▶ _What you will do_
Rewrite all the entries below, changing every "highlighted by" to "marked by" and keeping everything else the same. Omit the pictures from your version.

Exercise inputs below:

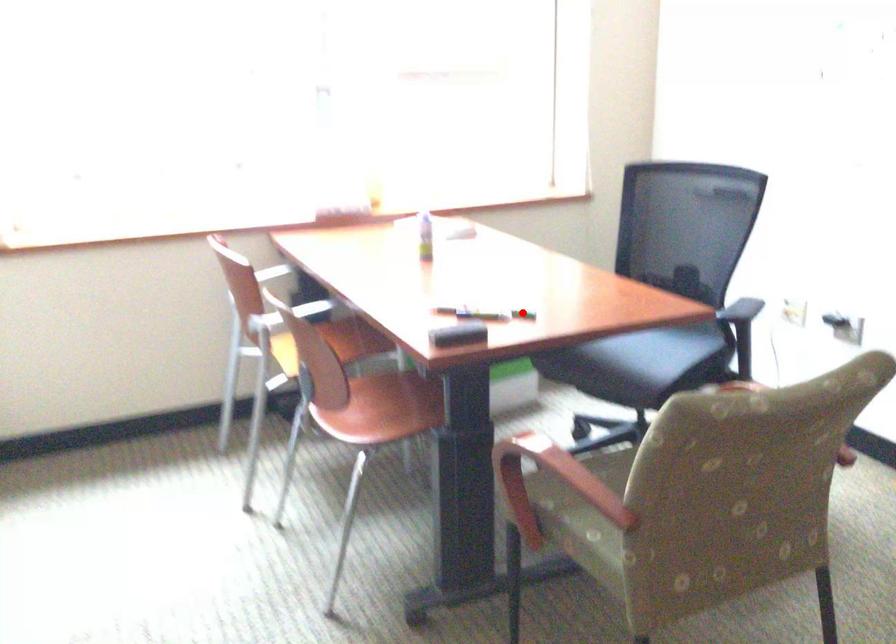
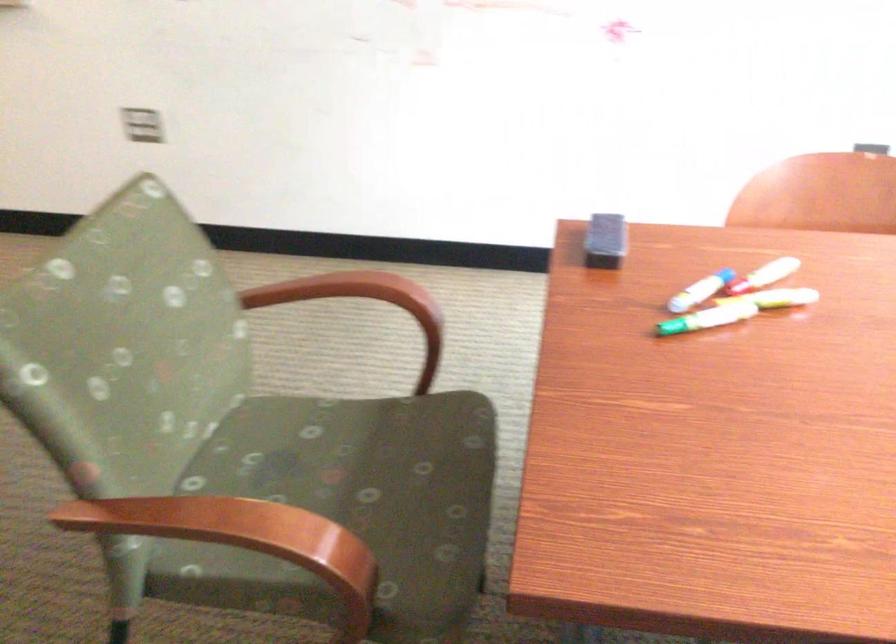
Question: I am providing you with two images of the same scene from different viewpoints. A red point is shown in image1. For the corresponding object point in image2, is it positioned nearer or farther from the camera?

Choices:
 (A) Nearer
 (B) Farther

Answer: (A)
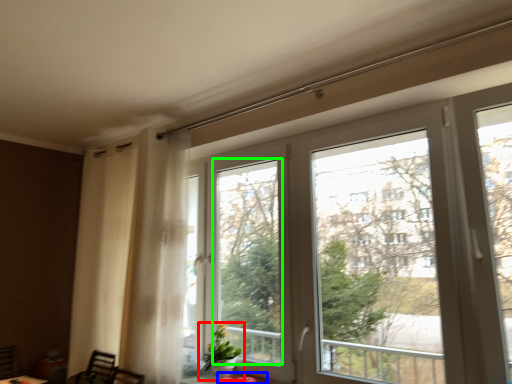
Question: Estimate the real-world distances between objects in this image. Which object is closer to houseplant (highlighted by a red box), table (highlighted by a blue box) or window screen (highlighted by a green box)?

Choices:
 (A) table
 (B) window screen

Answer: (A)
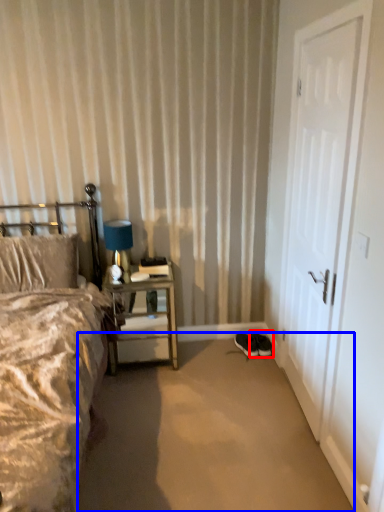
Question: Which point is further to the camera, footwear (highlighted by a red box) or plain (highlighted by a blue box)?

Choices:
 (A) footwear
 (B) plain

Answer: (A)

End of Exercise inputs.

▶ _Your solution_
Question: I am providing you with two images of the same scene from different viewpoints. A red point is shown in image1. For the corresponding object point in image2, is it positioned nearer or farther from the camera?

Choices:
 (A) Nearer
 (B) Farther

Answer: (A)
Question: Estimate the real-world distances between objects in this image. Which object is closer to houseplant (marked by a red box), table (marked by a blue box) or window screen (marked by a green box)?

Choices:
 (A) table
 (B) window screen

Answer: (A)
Question: Which point is further to the camera, footwear (marked by a red box) or plain (marked by a blue box)?

Choices:
 (A) footwear
 (B) plain

Answer: (A)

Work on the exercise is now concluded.